### GIVEN INFORMATION
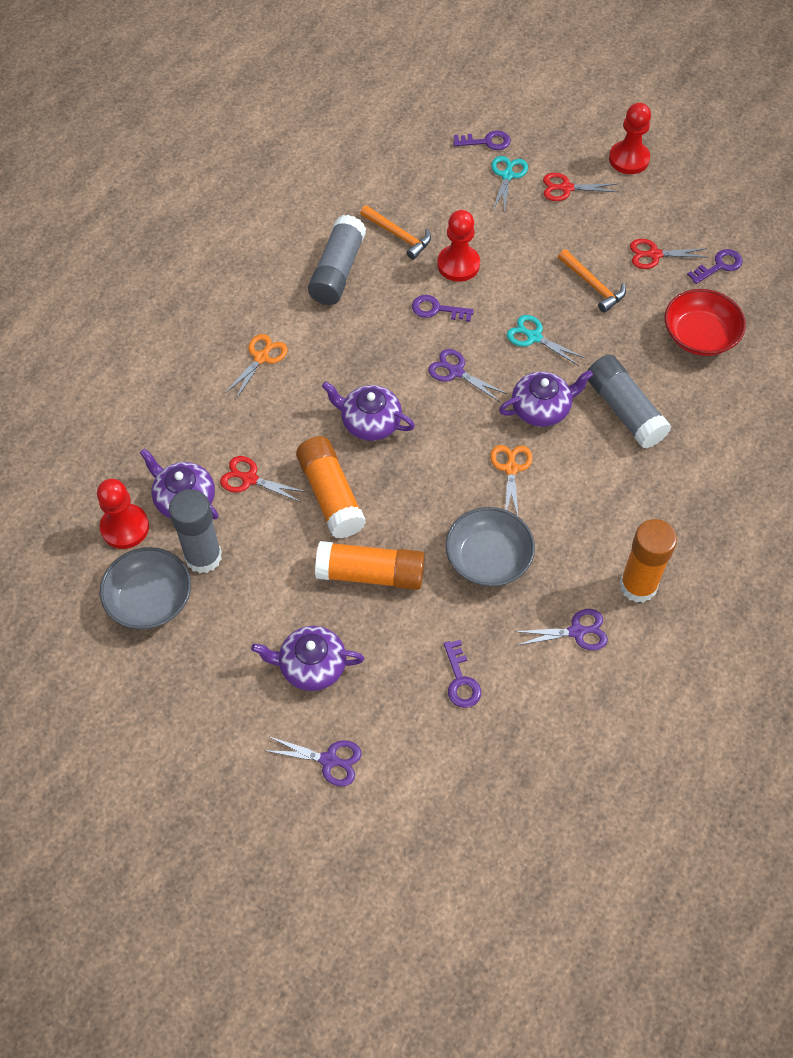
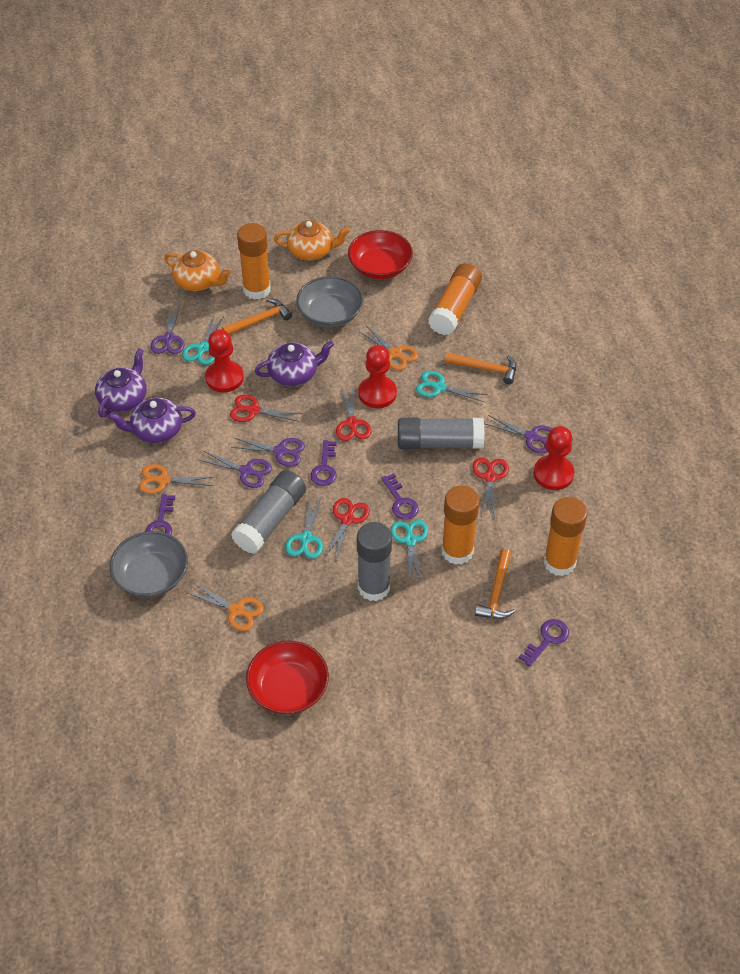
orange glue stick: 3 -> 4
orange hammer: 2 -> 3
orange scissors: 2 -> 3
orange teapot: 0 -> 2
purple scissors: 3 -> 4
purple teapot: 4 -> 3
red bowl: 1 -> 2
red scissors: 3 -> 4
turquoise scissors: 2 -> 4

### WORK ITEM
Which lines run from the one containing "orange scissors: 2 -> 3" through the end of the material? Output them exactly.

### RESPONSE AREA
orange scissors: 2 -> 3
orange teapot: 0 -> 2
purple scissors: 3 -> 4
purple teapot: 4 -> 3
red bowl: 1 -> 2
red scissors: 3 -> 4
turquoise scissors: 2 -> 4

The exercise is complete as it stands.